**Assignment**: The entries below are to be duplicated exactly, with nothing left out.

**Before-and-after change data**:
--------------------------------

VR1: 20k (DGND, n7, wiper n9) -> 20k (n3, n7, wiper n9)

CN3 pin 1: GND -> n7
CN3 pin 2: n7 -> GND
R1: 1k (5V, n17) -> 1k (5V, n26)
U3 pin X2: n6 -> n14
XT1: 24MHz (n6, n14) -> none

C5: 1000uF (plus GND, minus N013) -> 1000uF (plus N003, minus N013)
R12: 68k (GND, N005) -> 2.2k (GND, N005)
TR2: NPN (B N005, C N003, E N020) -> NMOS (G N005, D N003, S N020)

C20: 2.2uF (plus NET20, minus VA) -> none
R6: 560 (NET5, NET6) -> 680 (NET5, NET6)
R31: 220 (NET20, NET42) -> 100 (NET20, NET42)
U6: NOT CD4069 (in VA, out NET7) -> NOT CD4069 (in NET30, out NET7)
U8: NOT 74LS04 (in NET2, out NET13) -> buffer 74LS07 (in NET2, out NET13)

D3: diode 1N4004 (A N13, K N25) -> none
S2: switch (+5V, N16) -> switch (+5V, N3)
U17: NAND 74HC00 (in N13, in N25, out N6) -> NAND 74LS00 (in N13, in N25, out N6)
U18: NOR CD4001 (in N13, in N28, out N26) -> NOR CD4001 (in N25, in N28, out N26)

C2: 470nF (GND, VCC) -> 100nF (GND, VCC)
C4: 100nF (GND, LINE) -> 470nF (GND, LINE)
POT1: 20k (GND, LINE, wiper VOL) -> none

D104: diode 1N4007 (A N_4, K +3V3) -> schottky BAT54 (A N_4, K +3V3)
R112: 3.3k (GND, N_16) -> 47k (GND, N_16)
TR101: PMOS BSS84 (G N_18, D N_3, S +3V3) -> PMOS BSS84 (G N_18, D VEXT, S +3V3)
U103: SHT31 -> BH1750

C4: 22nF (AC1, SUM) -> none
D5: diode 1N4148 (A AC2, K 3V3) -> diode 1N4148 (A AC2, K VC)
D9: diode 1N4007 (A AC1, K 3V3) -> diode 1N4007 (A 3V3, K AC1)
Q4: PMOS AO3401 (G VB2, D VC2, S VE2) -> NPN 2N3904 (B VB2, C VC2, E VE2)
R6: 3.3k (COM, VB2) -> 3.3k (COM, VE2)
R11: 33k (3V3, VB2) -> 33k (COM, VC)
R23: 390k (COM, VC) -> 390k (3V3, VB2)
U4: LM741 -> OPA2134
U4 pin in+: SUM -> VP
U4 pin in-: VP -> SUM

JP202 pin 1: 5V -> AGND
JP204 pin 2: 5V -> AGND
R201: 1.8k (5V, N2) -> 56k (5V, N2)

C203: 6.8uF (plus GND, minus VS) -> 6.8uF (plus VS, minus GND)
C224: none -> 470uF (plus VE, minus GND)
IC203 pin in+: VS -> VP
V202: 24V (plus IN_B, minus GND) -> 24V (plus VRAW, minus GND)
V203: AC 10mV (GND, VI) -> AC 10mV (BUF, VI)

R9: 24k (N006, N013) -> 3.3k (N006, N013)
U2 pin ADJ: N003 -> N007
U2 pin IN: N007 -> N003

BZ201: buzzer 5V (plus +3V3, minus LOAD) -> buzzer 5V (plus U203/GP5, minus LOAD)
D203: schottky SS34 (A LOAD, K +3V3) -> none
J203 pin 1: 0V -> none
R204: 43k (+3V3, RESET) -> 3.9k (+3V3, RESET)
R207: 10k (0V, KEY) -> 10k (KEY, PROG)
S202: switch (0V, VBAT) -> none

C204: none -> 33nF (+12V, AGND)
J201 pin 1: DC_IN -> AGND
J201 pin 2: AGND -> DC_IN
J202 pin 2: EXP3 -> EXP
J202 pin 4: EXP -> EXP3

--------------------------------

**Expected answer**:
VR1: 20k (DGND, n7, wiper n9) -> 20k (n3, n7, wiper n9)

CN3 pin 1: GND -> n7
CN3 pin 2: n7 -> GND
R1: 1k (5V, n17) -> 1k (5V, n26)
U3 pin X2: n6 -> n14
XT1: 24MHz (n6, n14) -> none

C5: 1000uF (plus GND, minus N013) -> 1000uF (plus N003, minus N013)
R12: 68k (GND, N005) -> 2.2k (GND, N005)
TR2: NPN (B N005, C N003, E N020) -> NMOS (G N005, D N003, S N020)

C20: 2.2uF (plus NET20, minus VA) -> none
R6: 560 (NET5, NET6) -> 680 (NET5, NET6)
R31: 220 (NET20, NET42) -> 100 (NET20, NET42)
U6: NOT CD4069 (in VA, out NET7) -> NOT CD4069 (in NET30, out NET7)
U8: NOT 74LS04 (in NET2, out NET13) -> buffer 74LS07 (in NET2, out NET13)

D3: diode 1N4004 (A N13, K N25) -> none
S2: switch (+5V, N16) -> switch (+5V, N3)
U17: NAND 74HC00 (in N13, in N25, out N6) -> NAND 74LS00 (in N13, in N25, out N6)
U18: NOR CD4001 (in N13, in N28, out N26) -> NOR CD4001 (in N25, in N28, out N26)

C2: 470nF (GND, VCC) -> 100nF (GND, VCC)
C4: 100nF (GND, LINE) -> 470nF (GND, LINE)
POT1: 20k (GND, LINE, wiper VOL) -> none

D104: diode 1N4007 (A N_4, K +3V3) -> schottky BAT54 (A N_4, K +3V3)
R112: 3.3k (GND, N_16) -> 47k (GND, N_16)
TR101: PMOS BSS84 (G N_18, D N_3, S +3V3) -> PMOS BSS84 (G N_18, D VEXT, S +3V3)
U103: SHT31 -> BH1750

C4: 22nF (AC1, SUM) -> none
D5: diode 1N4148 (A AC2, K 3V3) -> diode 1N4148 (A AC2, K VC)
D9: diode 1N4007 (A AC1, K 3V3) -> diode 1N4007 (A 3V3, K AC1)
Q4: PMOS AO3401 (G VB2, D VC2, S VE2) -> NPN 2N3904 (B VB2, C VC2, E VE2)
R6: 3.3k (COM, VB2) -> 3.3k (COM, VE2)
R11: 33k (3V3, VB2) -> 33k (COM, VC)
R23: 390k (COM, VC) -> 390k (3V3, VB2)
U4: LM741 -> OPA2134
U4 pin in+: SUM -> VP
U4 pin in-: VP -> SUM

JP202 pin 1: 5V -> AGND
JP204 pin 2: 5V -> AGND
R201: 1.8k (5V, N2) -> 56k (5V, N2)

C203: 6.8uF (plus GND, minus VS) -> 6.8uF (plus VS, minus GND)
C224: none -> 470uF (plus VE, minus GND)
IC203 pin in+: VS -> VP
V202: 24V (plus IN_B, minus GND) -> 24V (plus VRAW, minus GND)
V203: AC 10mV (GND, VI) -> AC 10mV (BUF, VI)

R9: 24k (N006, N013) -> 3.3k (N006, N013)
U2 pin ADJ: N003 -> N007
U2 pin IN: N007 -> N003

BZ201: buzzer 5V (plus +3V3, minus LOAD) -> buzzer 5V (plus U203/GP5, minus LOAD)
D203: schottky SS34 (A LOAD, K +3V3) -> none
J203 pin 1: 0V -> none
R204: 43k (+3V3, RESET) -> 3.9k (+3V3, RESET)
R207: 10k (0V, KEY) -> 10k (KEY, PROG)
S202: switch (0V, VBAT) -> none

C204: none -> 33nF (+12V, AGND)
J201 pin 1: DC_IN -> AGND
J201 pin 2: AGND -> DC_IN
J202 pin 2: EXP3 -> EXP
J202 pin 4: EXP -> EXP3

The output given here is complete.